[DATASET CONTENT]
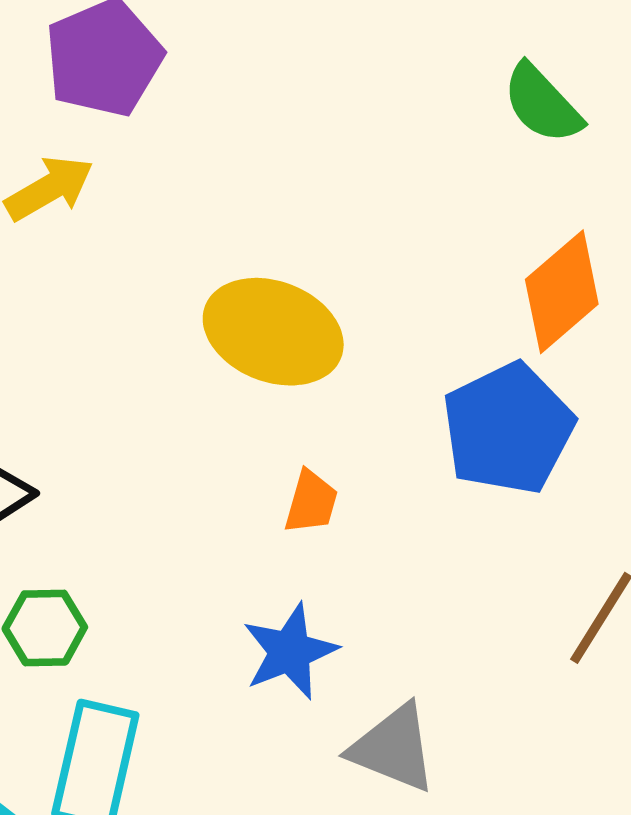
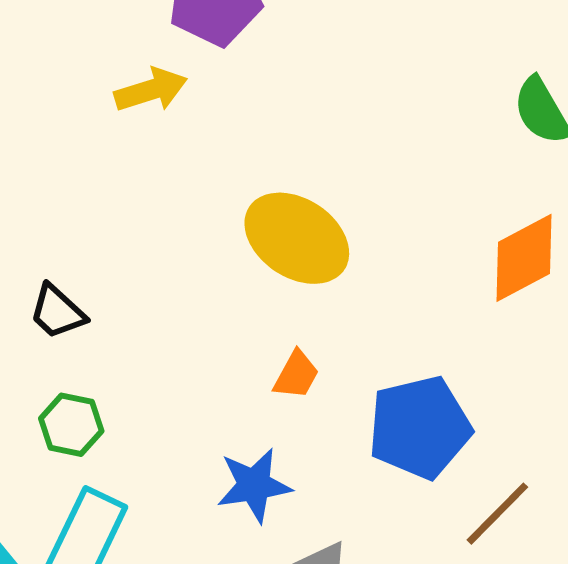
blue pentagon: (508, 429) -> (420, 427), moved

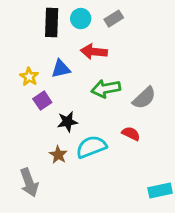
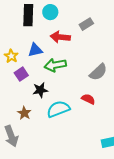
gray rectangle: (114, 19) -> (86, 24), moved
green arrow: (106, 89) -> (55, 65), moved
brown star: (58, 155) -> (24, 113), moved

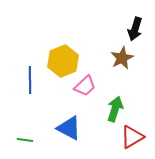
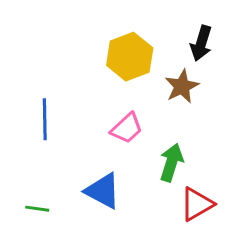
yellow hexagon: (63, 61) -> (130, 57), moved

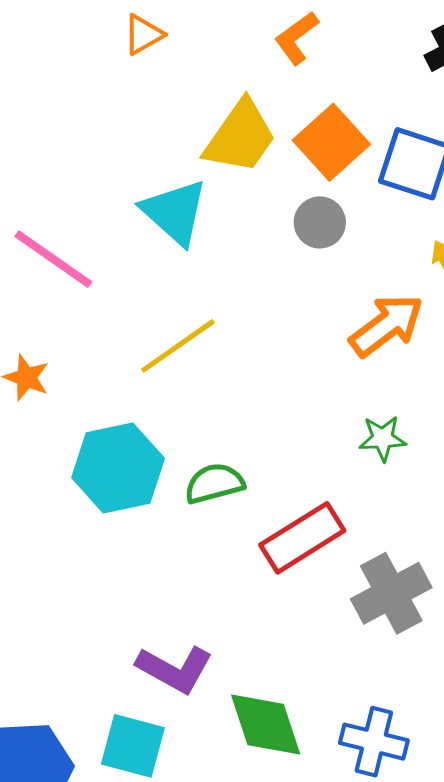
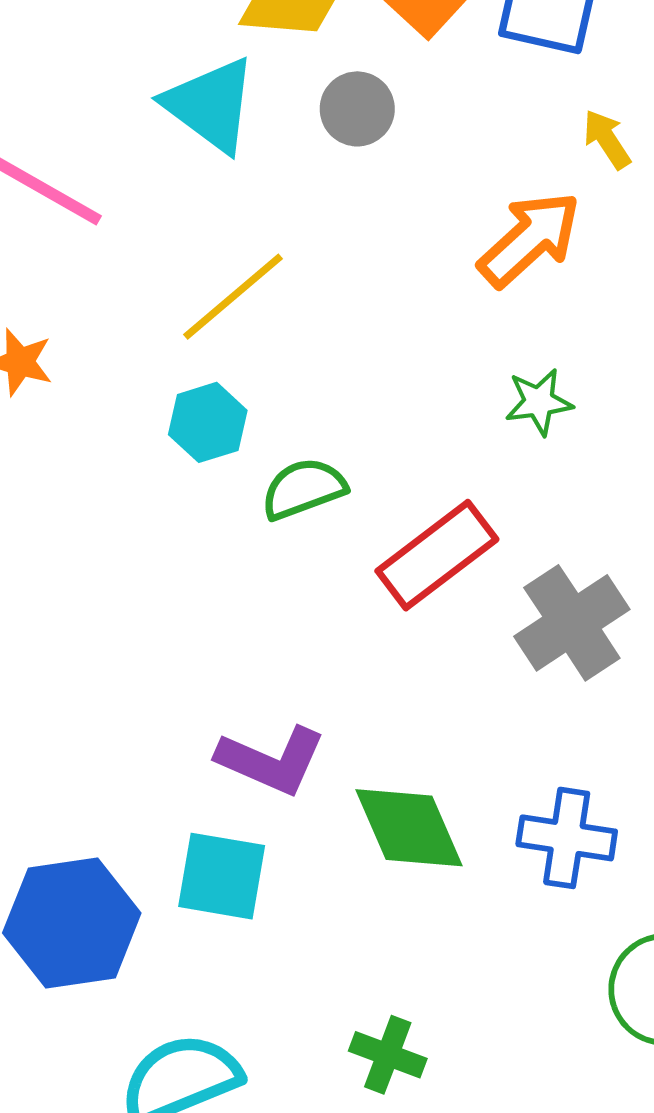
gray circle: (320, 222) -> (357, 109), moved
cyan hexagon: (118, 468) -> (208, 422), moved, size x0.6

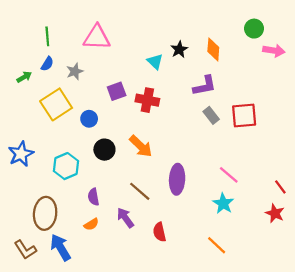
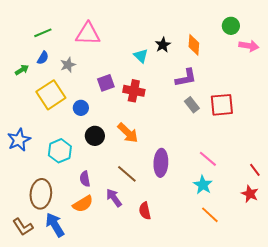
green line: (47, 36) -> (43, 33), turned 72
orange semicircle: (91, 224) -> (83, 204), size x1.5
orange line: (217, 245) -> (210, 215), moved

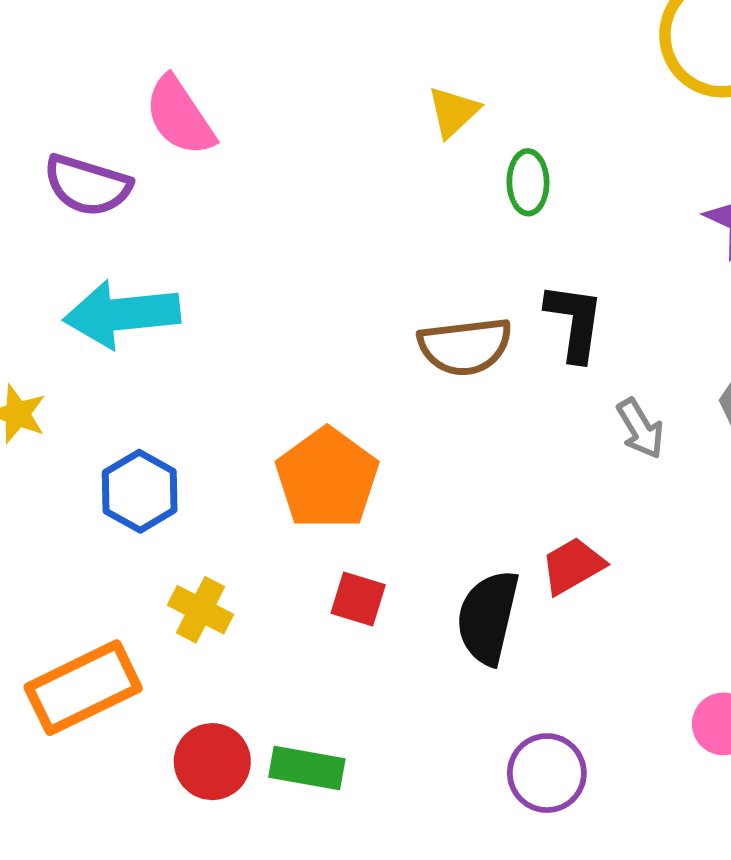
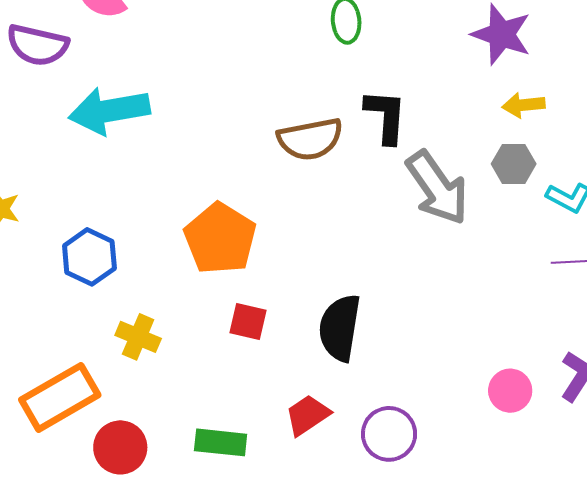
cyan arrow: (122, 314) -> (109, 111), moved
gray arrow: (640, 429) -> (437, 188), size x1.8
red trapezoid: (573, 566) -> (308, 415), moved
red circle: (212, 762) -> (120, 447), moved

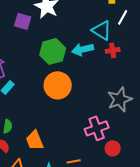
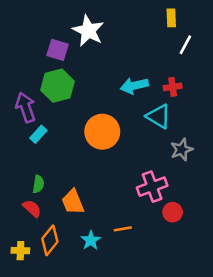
cyan triangle: (102, 30) -> (159, 116), moved
green hexagon: (53, 51) -> (58, 86), moved
gray star: (120, 99) -> (182, 150), size x0.7

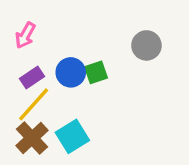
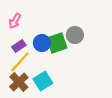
gray circle: (146, 45) -> (75, 35), moved
green square: (96, 72) -> (57, 43), size x1.5

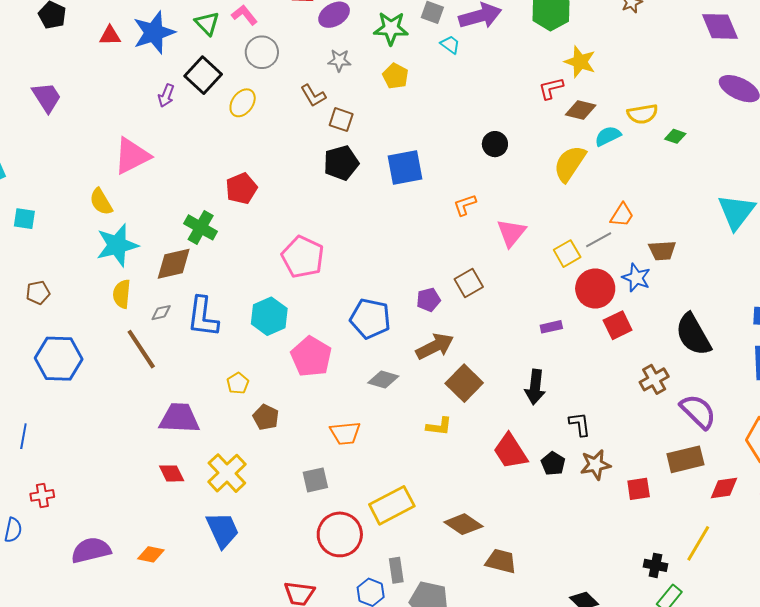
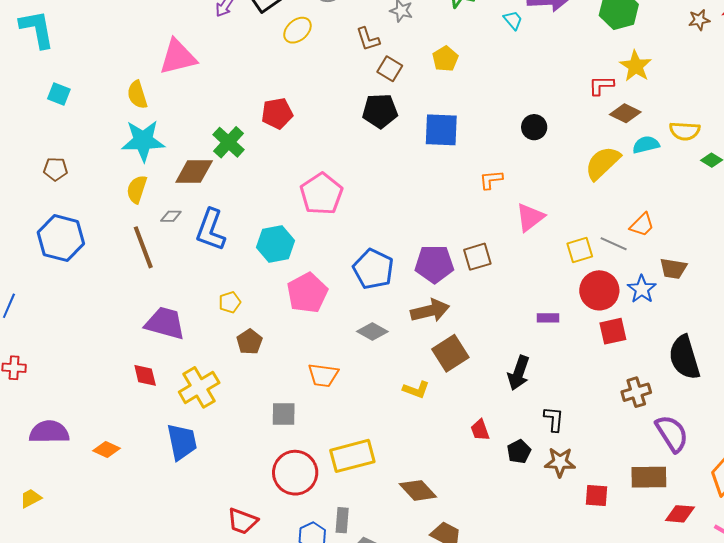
yellow pentagon: (395, 76) -> (445, 59), moved
gray line: (599, 240) -> (614, 244), turned 40
purple pentagon: (428, 300) -> (434, 264), size x1.6
red trapezoid: (510, 451) -> (480, 430), size x0.6

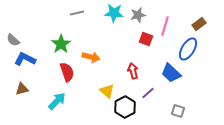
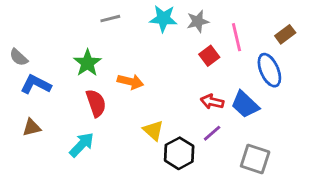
pink line: (165, 26) -> (236, 37), turned -30
red square: (146, 39) -> (209, 56), turned 32
blue ellipse: (188, 49) -> (269, 70), turned -55
red arrow: (133, 71) -> (212, 102), moved, turned -63
gray square: (178, 111) -> (255, 159), size x1.5

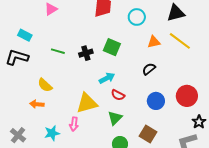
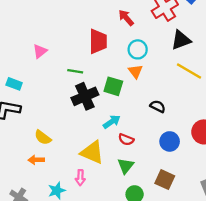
orange triangle: (154, 42) -> (136, 71), moved, turned -48
green line: (58, 51) -> (75, 71), moved
black cross: (86, 53) -> (85, 96), size x1.6
black semicircle: (149, 69) -> (158, 106), turned 72
yellow triangle: (87, 103) -> (92, 152), turned 45

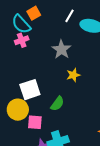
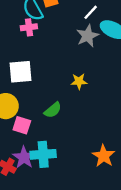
gray star: (61, 49) -> (88, 36), moved
white square: (30, 90) -> (20, 72), moved

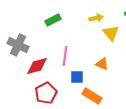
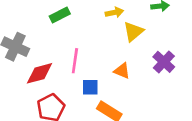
yellow triangle: (111, 33) -> (133, 31), turned 30

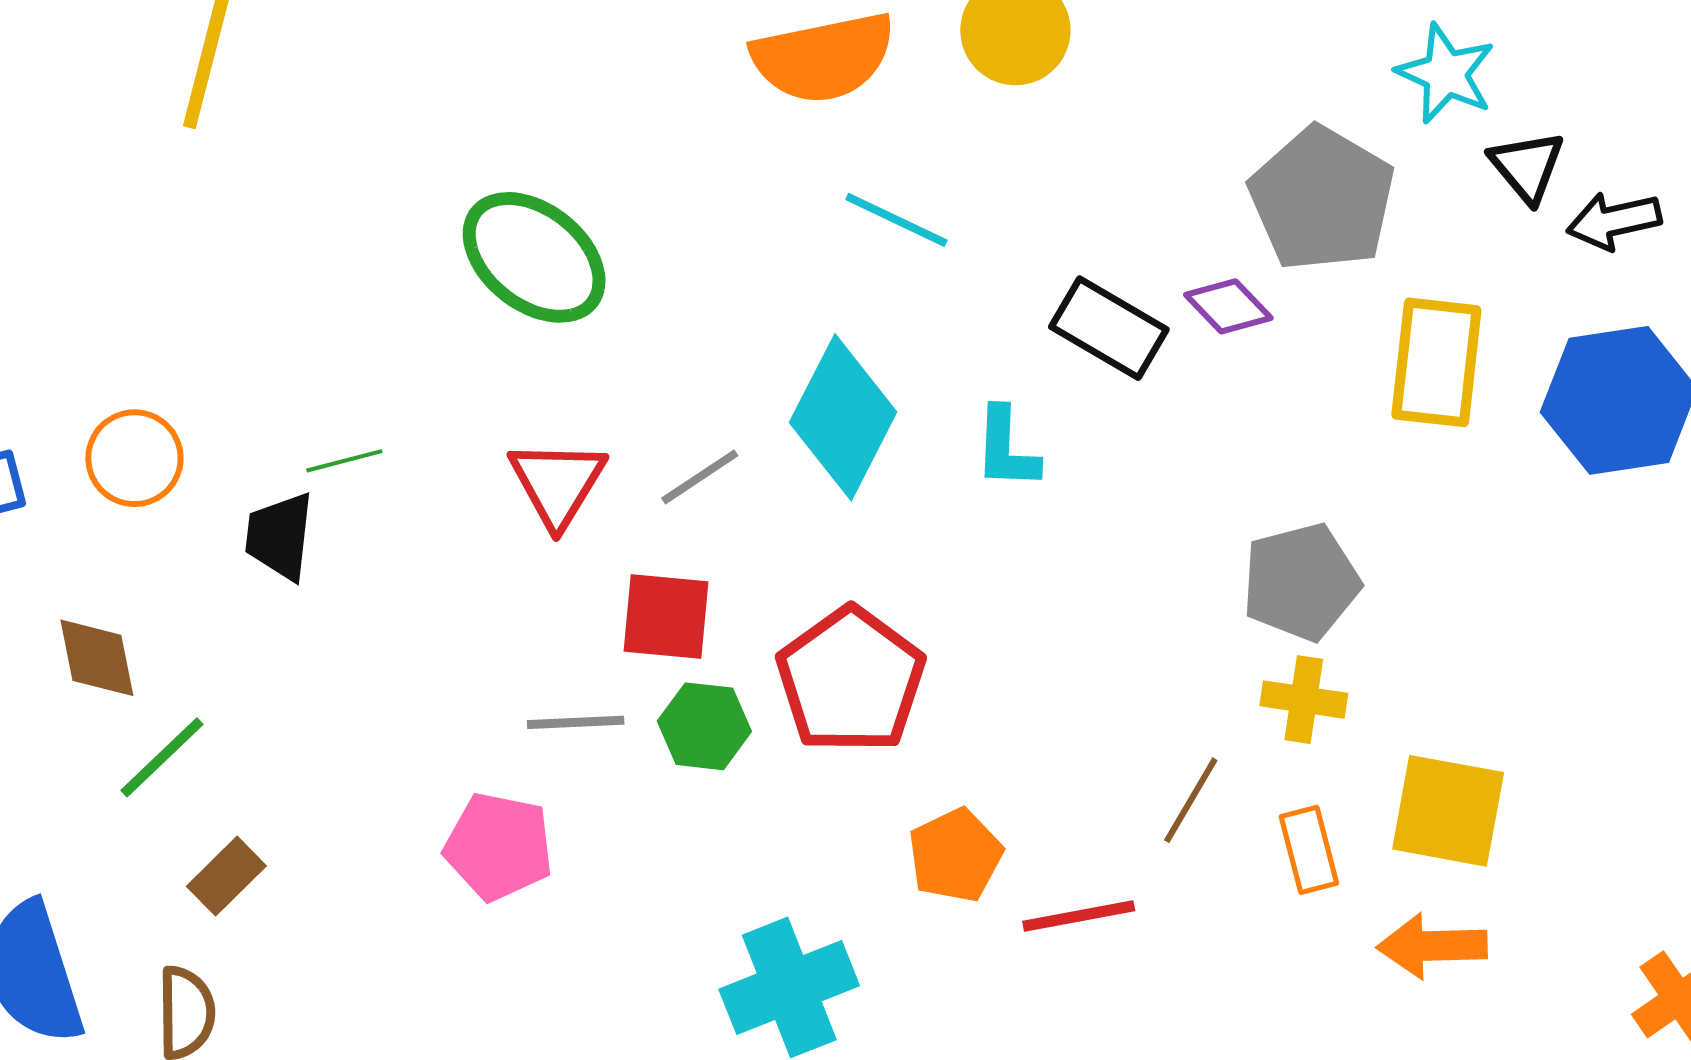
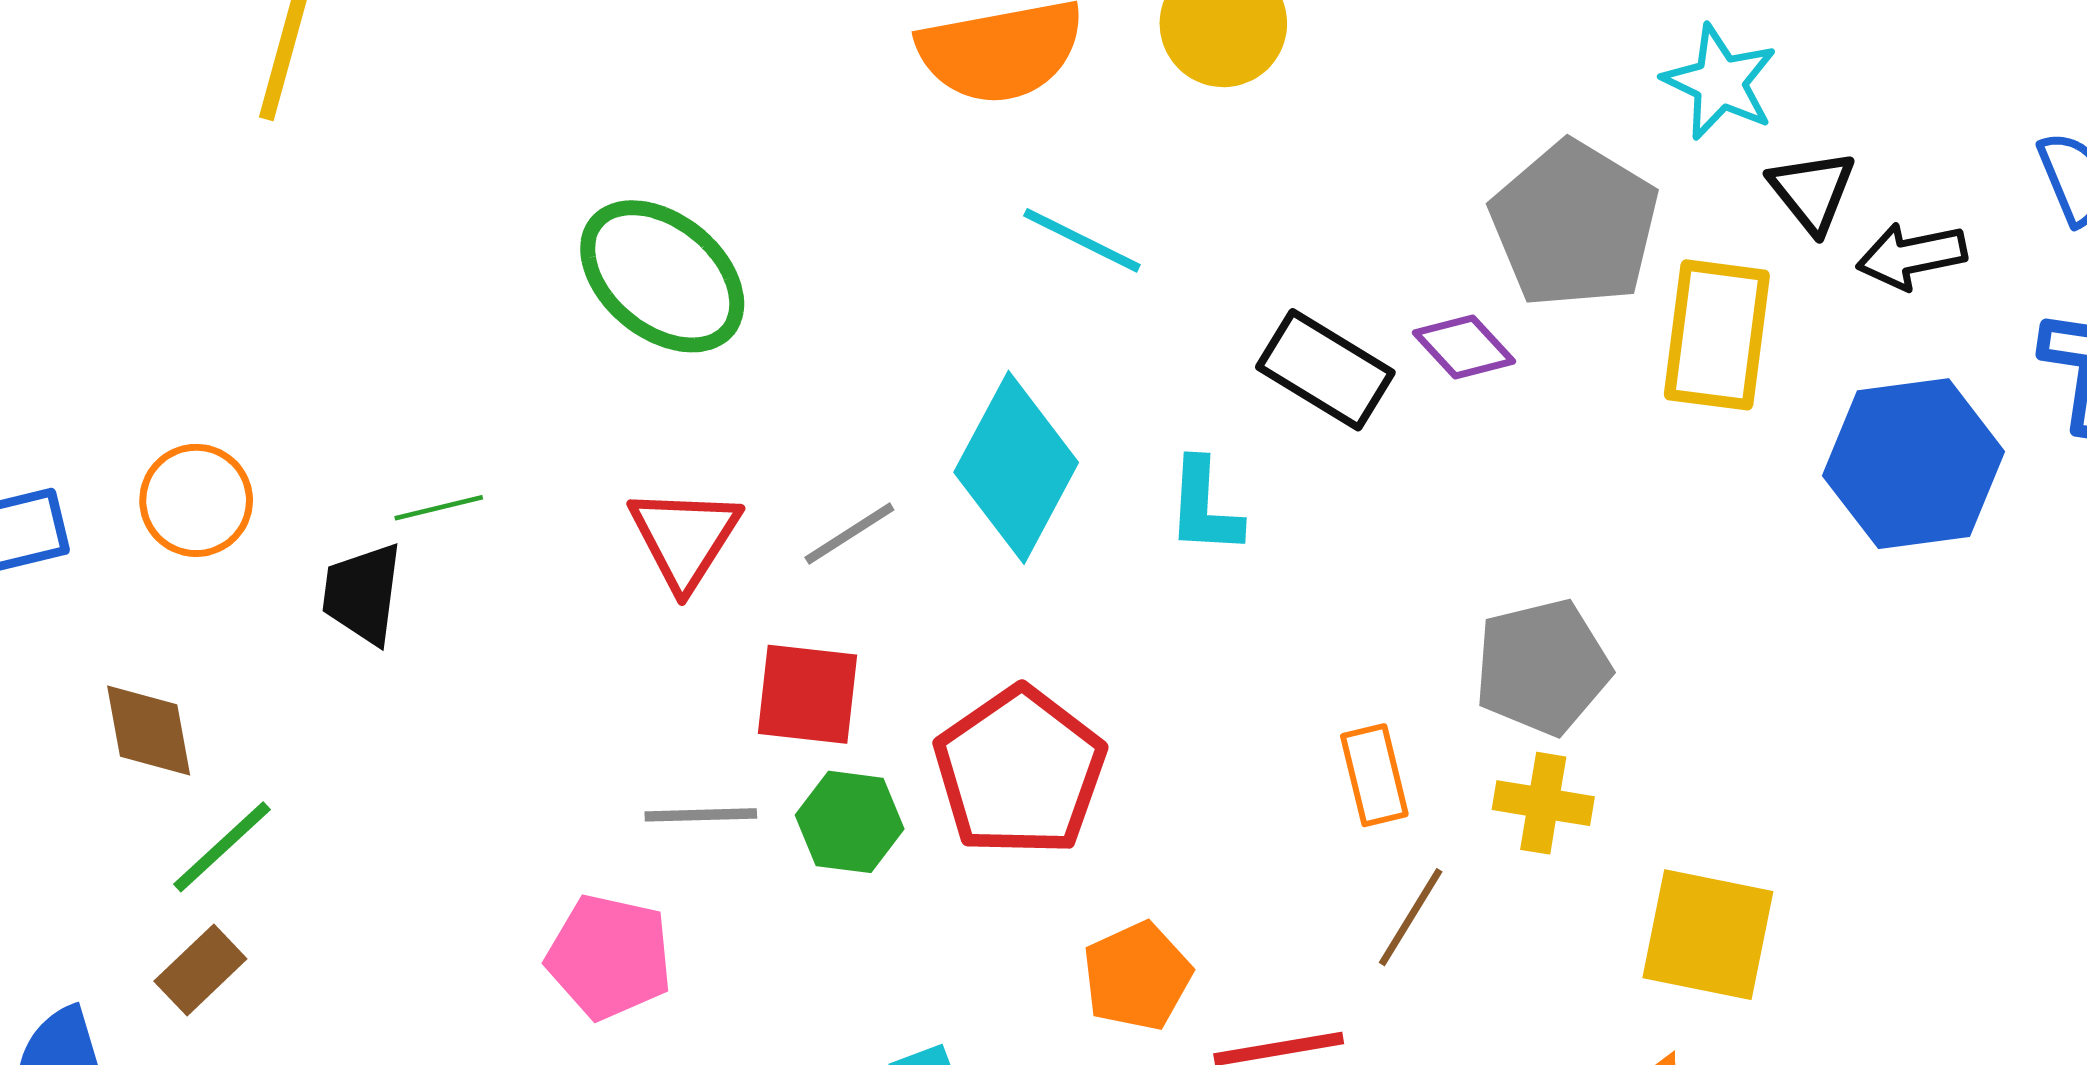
[/DATASET CONTENT]
TASK ITEM:
What is needed is an exact copy of only the lines above from the one with "orange line: (217, 245) -> (210, 215), moved" to the one with "red square: (146, 39) -> (209, 56), turned 32", both kept, with every picture left out.

WRITTEN ANSWER:
orange line: (217, 245) -> (210, 215), moved

cyan arrow: (122, 314) -> (109, 111), moved
gray arrow: (640, 429) -> (437, 188), size x1.8
red trapezoid: (573, 566) -> (308, 415), moved
red circle: (212, 762) -> (120, 447), moved

cyan triangle: (102, 30) -> (159, 116), moved
green hexagon: (53, 51) -> (58, 86), moved
gray star: (120, 99) -> (182, 150), size x0.7

gray circle: (146, 45) -> (75, 35), moved
green square: (96, 72) -> (57, 43), size x1.5

yellow pentagon: (395, 76) -> (445, 59), moved
gray line: (599, 240) -> (614, 244), turned 40
purple pentagon: (428, 300) -> (434, 264), size x1.6
red trapezoid: (510, 451) -> (480, 430), size x0.6

pink line: (165, 26) -> (236, 37), turned -30
red square: (146, 39) -> (209, 56), turned 32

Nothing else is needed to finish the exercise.